:: Available data ::
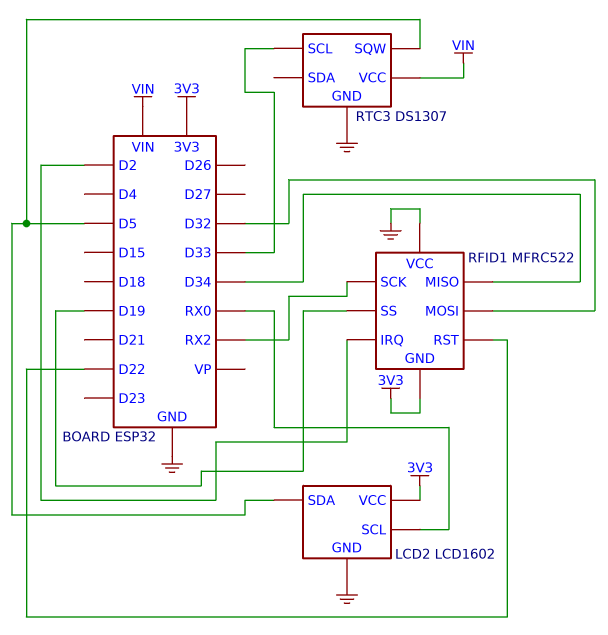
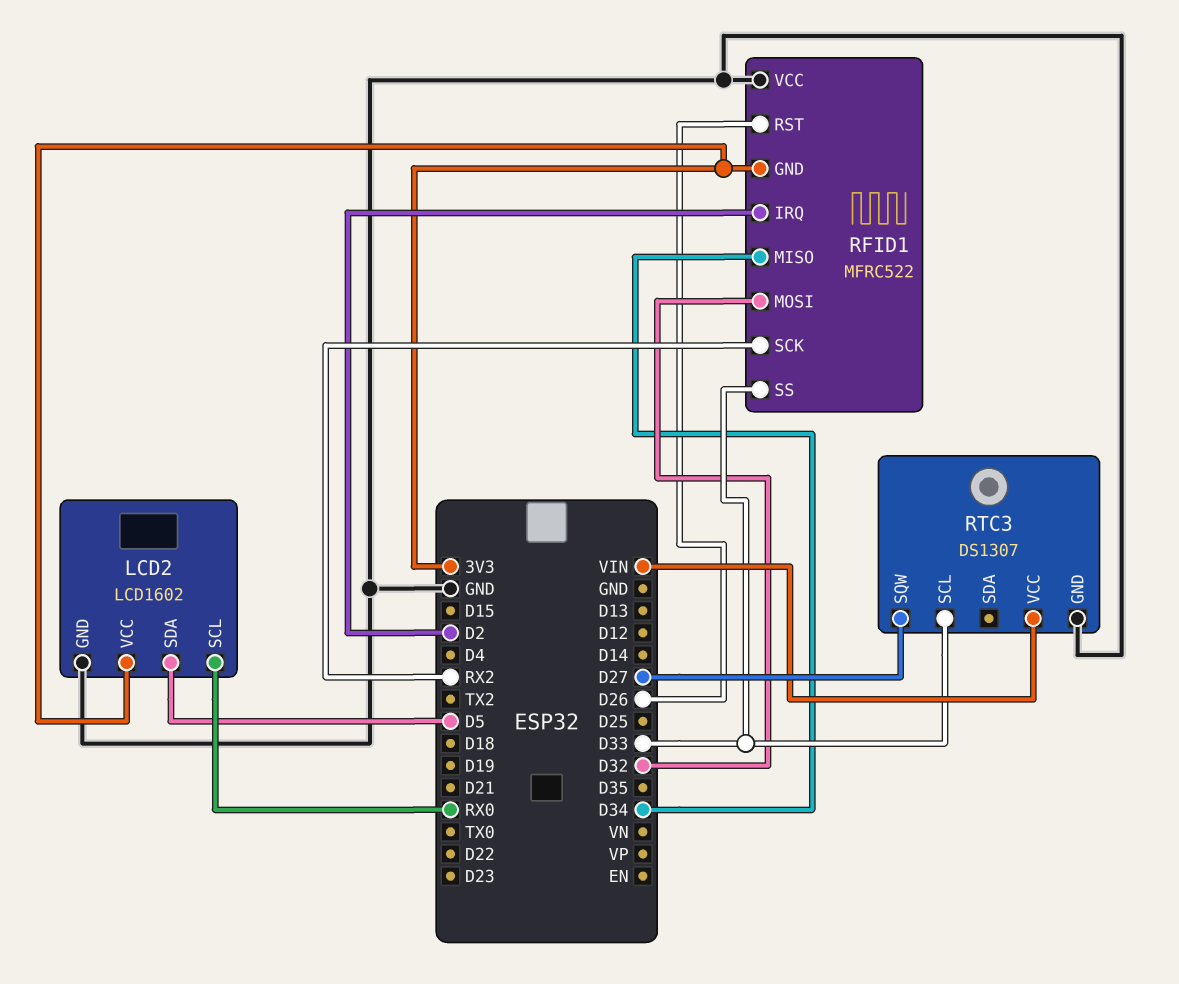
RFID1 pin RST: D22 -> D26
RFID1 pin SS: D19 -> D33
RTC3 pin SQW: D5 -> D27

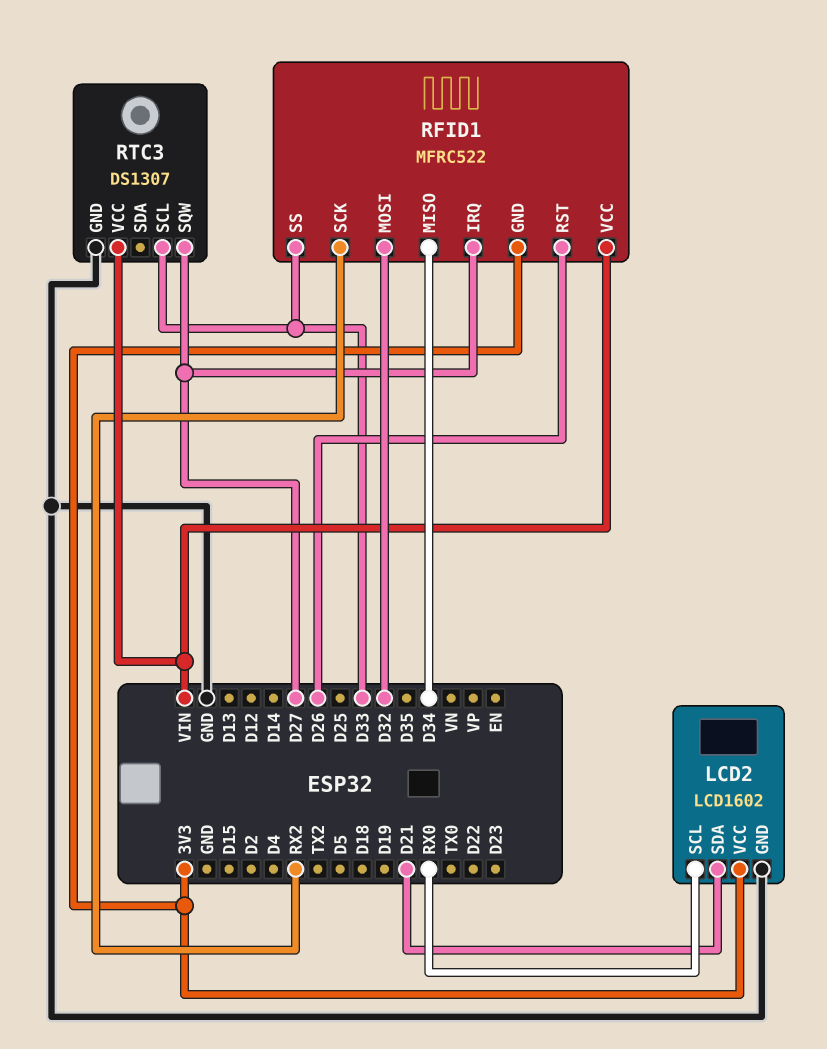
LCD2 pin SDA: D5 -> D21
RFID1 pin IRQ: D2 -> D27
RFID1 pin VCC: GND -> VIN

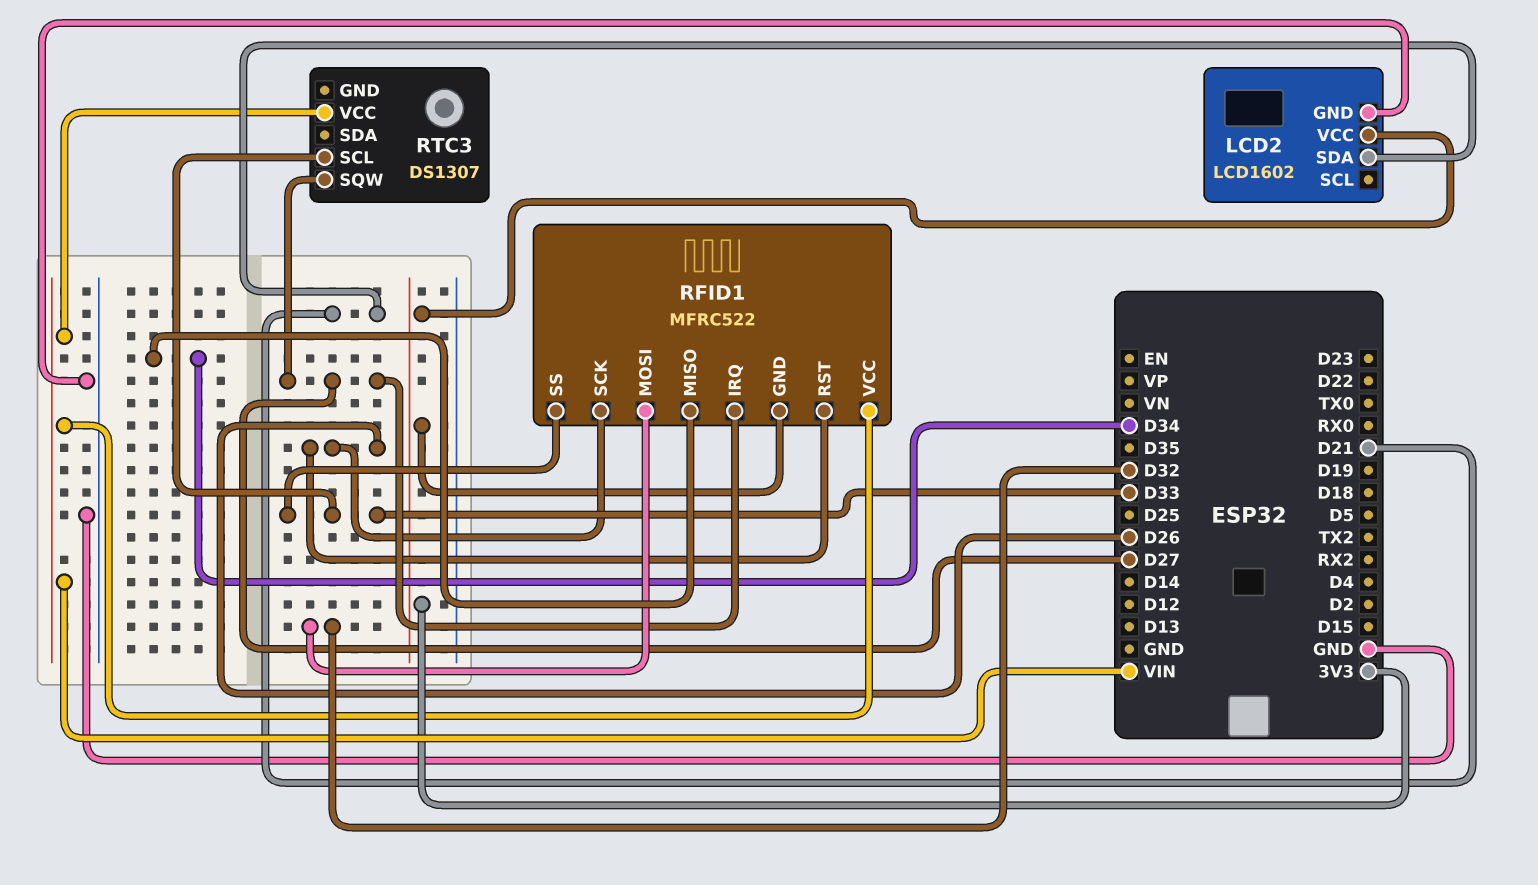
LCD2 pin SCL: RX0 -> none
RFID1 pin SCK: RX2 -> D26
RTC3 pin GND: GND -> none

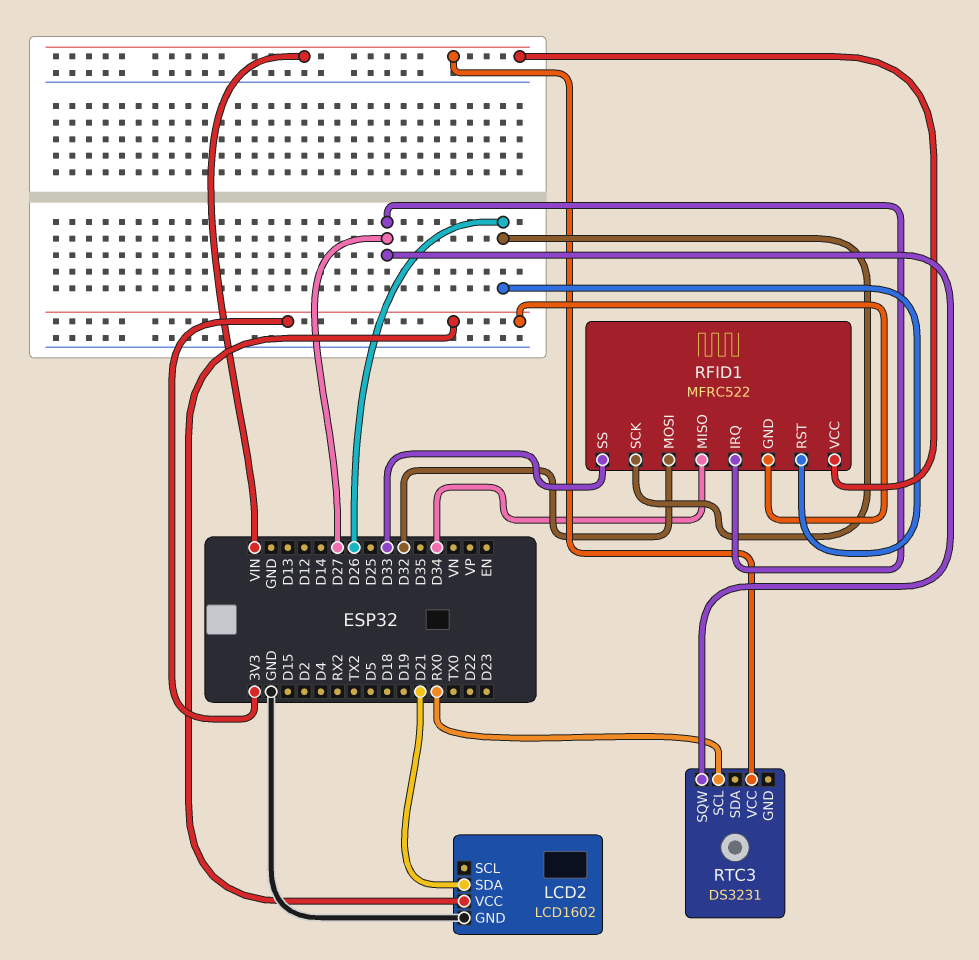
RTC3: DS1307 -> DS3231
RTC3 pin SCL: D33 -> RX0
:::
Your goal: In the entries above, find the line containing "RTC3 pin GND: GND -> none". Transcribe it and every later line to the end, exactly, and leave out the pictures.

Task answer:
RTC3 pin GND: GND -> none

RTC3: DS1307 -> DS3231
RTC3 pin SCL: D33 -> RX0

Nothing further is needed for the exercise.